▶ _Aim_:
Rewrite the rows below, putting "building outlines" wherever "building footprints" appears and leaving every other character unchanged.
── Input material ──
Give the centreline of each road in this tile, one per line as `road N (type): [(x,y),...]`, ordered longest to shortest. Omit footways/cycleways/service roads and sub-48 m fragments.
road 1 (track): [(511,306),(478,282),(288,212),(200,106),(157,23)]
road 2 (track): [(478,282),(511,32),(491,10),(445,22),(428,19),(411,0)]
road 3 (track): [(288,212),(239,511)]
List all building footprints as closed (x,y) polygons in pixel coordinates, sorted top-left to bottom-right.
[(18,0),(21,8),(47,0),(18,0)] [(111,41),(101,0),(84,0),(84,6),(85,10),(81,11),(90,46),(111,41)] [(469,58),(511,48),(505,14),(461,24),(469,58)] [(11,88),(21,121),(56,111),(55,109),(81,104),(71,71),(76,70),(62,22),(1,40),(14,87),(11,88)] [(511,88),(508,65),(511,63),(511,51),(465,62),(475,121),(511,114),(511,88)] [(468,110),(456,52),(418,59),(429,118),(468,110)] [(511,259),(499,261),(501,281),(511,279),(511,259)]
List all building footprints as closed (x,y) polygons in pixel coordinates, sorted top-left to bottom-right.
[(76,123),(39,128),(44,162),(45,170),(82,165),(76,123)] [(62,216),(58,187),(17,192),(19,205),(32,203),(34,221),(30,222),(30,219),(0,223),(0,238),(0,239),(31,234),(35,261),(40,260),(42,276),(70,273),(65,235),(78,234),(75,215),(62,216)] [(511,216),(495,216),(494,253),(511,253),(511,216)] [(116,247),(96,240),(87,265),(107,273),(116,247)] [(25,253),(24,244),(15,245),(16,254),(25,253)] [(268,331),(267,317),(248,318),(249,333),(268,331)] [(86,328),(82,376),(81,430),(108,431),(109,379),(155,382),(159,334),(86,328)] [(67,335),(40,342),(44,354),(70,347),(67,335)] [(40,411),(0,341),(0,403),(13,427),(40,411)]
───
▶ _Exercise response_:
Give the centreline of each road in this tile, one per line as `road N (type): [(x,y),...]`, ordered longest to shortest. Omit footways/cycleways/service roads and sub-48 m fragments.
road 1 (track): [(511,306),(478,282),(288,212),(200,106),(157,23)]
road 2 (track): [(478,282),(511,32),(491,10),(445,22),(428,19),(411,0)]
road 3 (track): [(288,212),(239,511)]
List all building outlines as closed (x,y) polygons in pixel coordinates, sorted top-left to bottom-right.
[(18,0),(21,8),(47,0),(18,0)] [(111,41),(101,0),(84,0),(84,6),(85,10),(81,11),(90,46),(111,41)] [(469,58),(511,48),(505,14),(461,24),(469,58)] [(11,88),(21,121),(56,111),(55,109),(81,104),(71,71),(76,70),(62,22),(1,40),(14,87),(11,88)] [(511,88),(508,65),(511,63),(511,51),(465,62),(475,121),(511,114),(511,88)] [(468,110),(456,52),(418,59),(429,118),(468,110)] [(511,259),(499,261),(501,281),(511,279),(511,259)]
List all building outlines as closed (x,y) polygons in pixel coordinates, sorted top-left to bottom-right.
[(76,123),(39,128),(44,162),(45,170),(82,165),(76,123)] [(62,216),(58,187),(17,192),(19,205),(32,203),(34,221),(30,222),(30,219),(0,223),(0,238),(0,239),(31,234),(35,261),(40,260),(42,276),(70,273),(65,235),(78,234),(75,215),(62,216)] [(511,216),(495,216),(494,253),(511,253),(511,216)] [(116,247),(96,240),(87,265),(107,273),(116,247)] [(25,253),(24,244),(15,245),(16,254),(25,253)] [(268,331),(267,317),(248,318),(249,333),(268,331)] [(86,328),(82,376),(81,430),(108,431),(109,379),(155,382),(159,334),(86,328)] [(67,335),(40,342),(44,354),(70,347),(67,335)] [(40,411),(0,341),(0,403),(13,427),(40,411)]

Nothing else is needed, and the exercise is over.